- _WORK TO COMPLETE_
Set the following entries down again exactly, line by line.

- _SUPPLIED MATERIAL_

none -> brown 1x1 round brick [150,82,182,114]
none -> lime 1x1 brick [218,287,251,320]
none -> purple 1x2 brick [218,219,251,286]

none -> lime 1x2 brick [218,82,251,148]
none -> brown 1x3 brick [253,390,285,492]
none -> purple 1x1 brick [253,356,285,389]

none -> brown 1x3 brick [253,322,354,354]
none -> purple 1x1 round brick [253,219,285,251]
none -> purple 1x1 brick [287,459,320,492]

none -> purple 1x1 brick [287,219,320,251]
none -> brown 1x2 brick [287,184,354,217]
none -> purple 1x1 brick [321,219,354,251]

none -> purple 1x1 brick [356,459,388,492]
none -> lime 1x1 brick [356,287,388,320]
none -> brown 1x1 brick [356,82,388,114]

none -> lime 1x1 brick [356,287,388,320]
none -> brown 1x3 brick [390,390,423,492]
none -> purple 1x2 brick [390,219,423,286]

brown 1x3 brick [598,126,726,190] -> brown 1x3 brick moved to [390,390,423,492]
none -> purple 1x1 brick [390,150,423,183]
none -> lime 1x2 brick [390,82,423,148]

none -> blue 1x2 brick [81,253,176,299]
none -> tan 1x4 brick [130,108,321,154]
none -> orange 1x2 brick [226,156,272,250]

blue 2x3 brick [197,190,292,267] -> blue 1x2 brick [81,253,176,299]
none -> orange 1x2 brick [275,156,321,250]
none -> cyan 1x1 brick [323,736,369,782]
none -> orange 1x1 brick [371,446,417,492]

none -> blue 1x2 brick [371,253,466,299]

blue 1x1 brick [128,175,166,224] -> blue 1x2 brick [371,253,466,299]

- _WRITTEN SOLUTION_
none -> brown 1x1 round brick [150,82,182,114]
none -> lime 1x1 brick [218,287,251,320]
none -> purple 1x2 brick [218,219,251,286]

none -> lime 1x2 brick [218,82,251,148]
none -> brown 1x3 brick [253,390,285,492]
none -> purple 1x1 brick [253,356,285,389]

none -> brown 1x3 brick [253,322,354,354]
none -> purple 1x1 round brick [253,219,285,251]
none -> purple 1x1 brick [287,459,320,492]

none -> purple 1x1 brick [287,219,320,251]
none -> brown 1x2 brick [287,184,354,217]
none -> purple 1x1 brick [321,219,354,251]

none -> purple 1x1 brick [356,459,388,492]
none -> lime 1x1 brick [356,287,388,320]
none -> brown 1x1 brick [356,82,388,114]

none -> lime 1x1 brick [356,287,388,320]
none -> brown 1x3 brick [390,390,423,492]
none -> purple 1x2 brick [390,219,423,286]

brown 1x3 brick [598,126,726,190] -> brown 1x3 brick moved to [390,390,423,492]
none -> purple 1x1 brick [390,150,423,183]
none -> lime 1x2 brick [390,82,423,148]

none -> blue 1x2 brick [81,253,176,299]
none -> tan 1x4 brick [130,108,321,154]
none -> orange 1x2 brick [226,156,272,250]

blue 2x3 brick [197,190,292,267] -> blue 1x2 brick [81,253,176,299]
none -> orange 1x2 brick [275,156,321,250]
none -> cyan 1x1 brick [323,736,369,782]
none -> orange 1x1 brick [371,446,417,492]

none -> blue 1x2 brick [371,253,466,299]

blue 1x1 brick [128,175,166,224] -> blue 1x2 brick [371,253,466,299]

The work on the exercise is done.